--- START ---

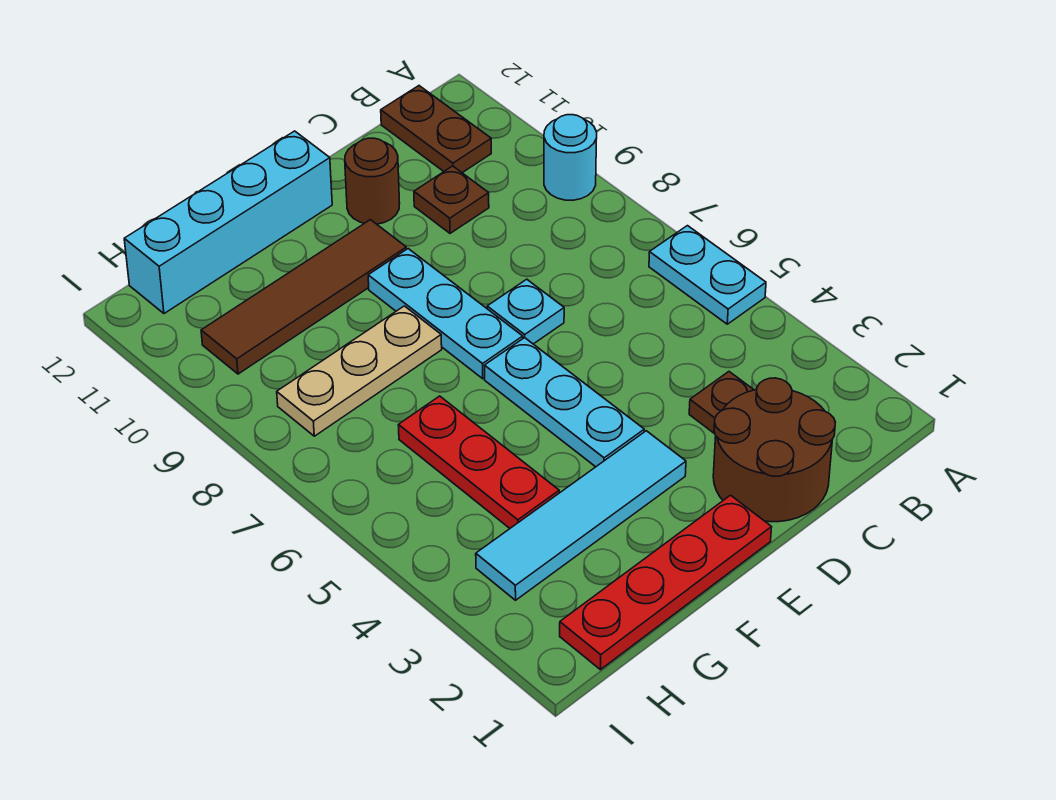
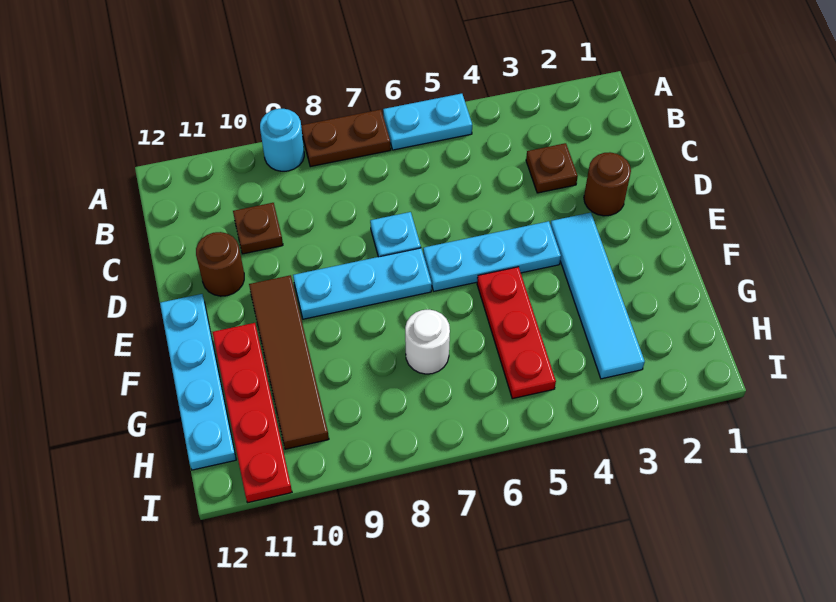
brown plate B11:B12 level 1 -> brown plate A7:A8 level 1
brown round brick C1:D2 level 1 -> brown round brick D2 level 1
red plate E1:H1 level 1 -> red plate F11:I11 level 1
cyan brick E12:H12 level 1 -> cyan plate E12:H12 level 1
tan plate F8:H8 level 1 -> none
red plate G4:G6 level 1 -> red plate F5:H5 level 1
none -> white round brick G7 level 1

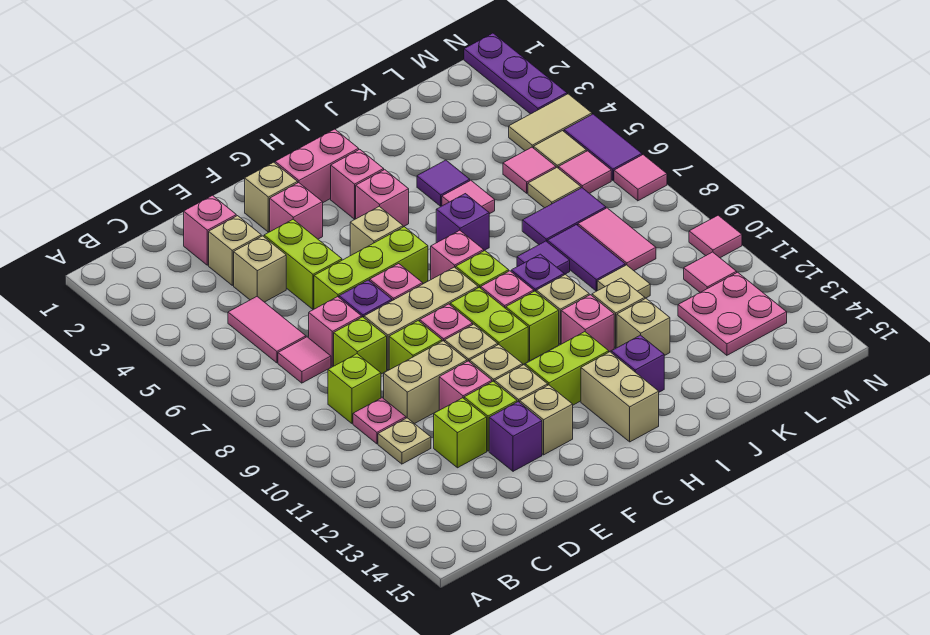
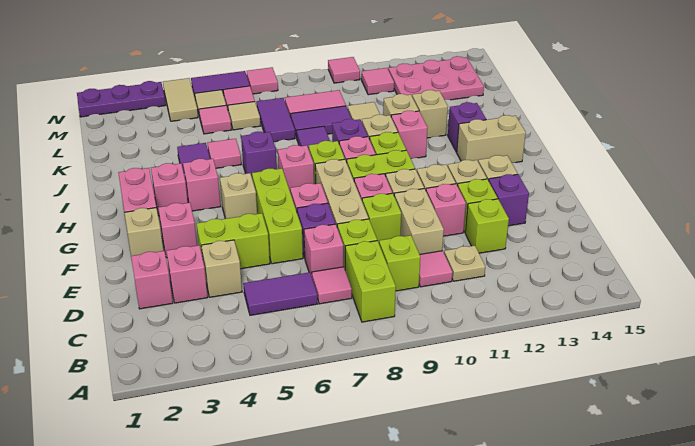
pink tile C5:C6 level 1 -> purple tile C5:C6 level 1
pink plate C10 level 1 -> pink tile C10 level 1
tan brick D3 level 1 -> pink brick D3 level 1
lime brick G12:H12 level 1 -> lime brick B8:C8 level 1
pink plate L12:M13 level 1 -> pink plate L12:M14 level 1

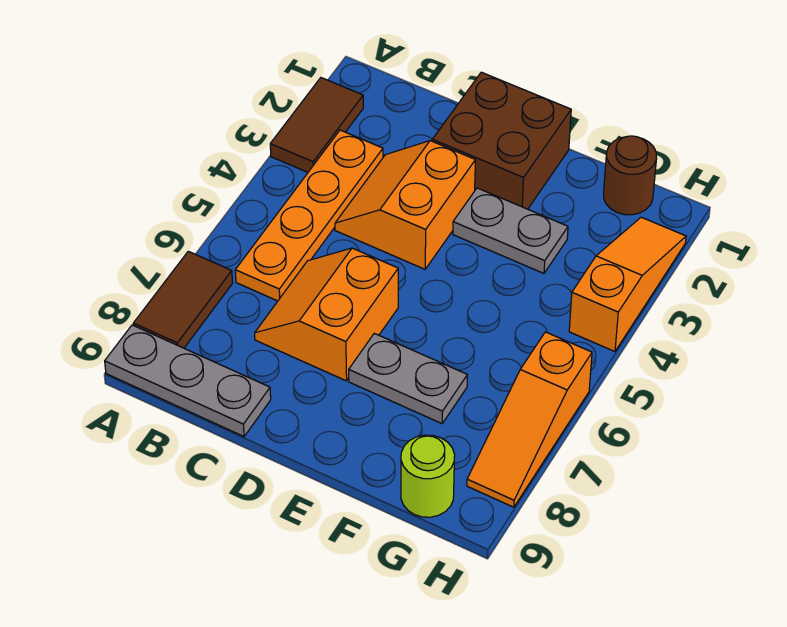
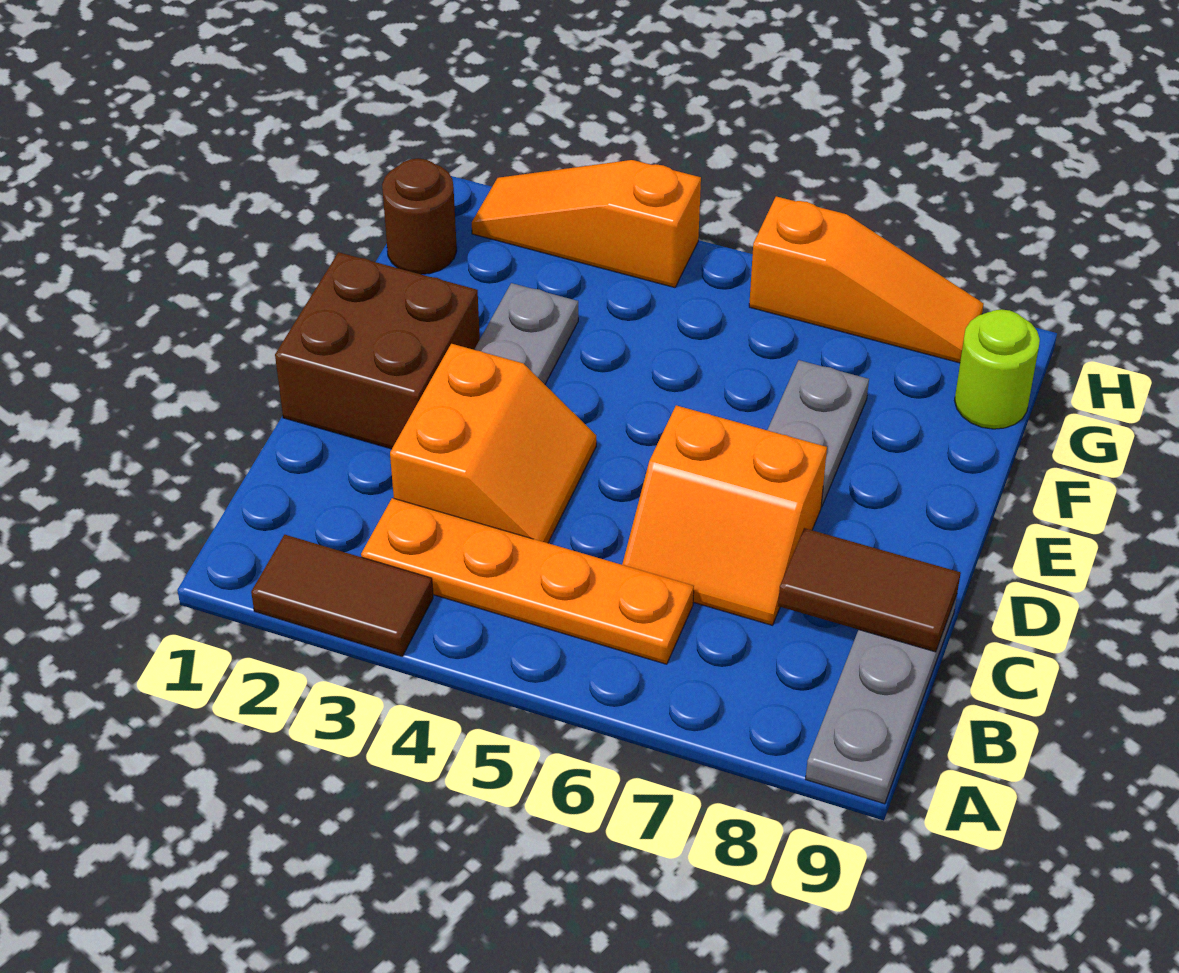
brown tile A7:A8 level 1 -> brown tile C8:C9 level 2
orange slope C3:D4 level 1 top D -> orange slope C3:D4 level 1 top 3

--- END ---

▶ [WORK ORDER]:
Pull out every line in the material above where "brown" occurs.

▶ [OUTPUT FOR THIS TASK]:
brown plate B11:B12 level 1 -> brown plate A7:A8 level 1
brown round brick C1:D2 level 1 -> brown round brick D2 level 1
brown tile A7:A8 level 1 -> brown tile C8:C9 level 2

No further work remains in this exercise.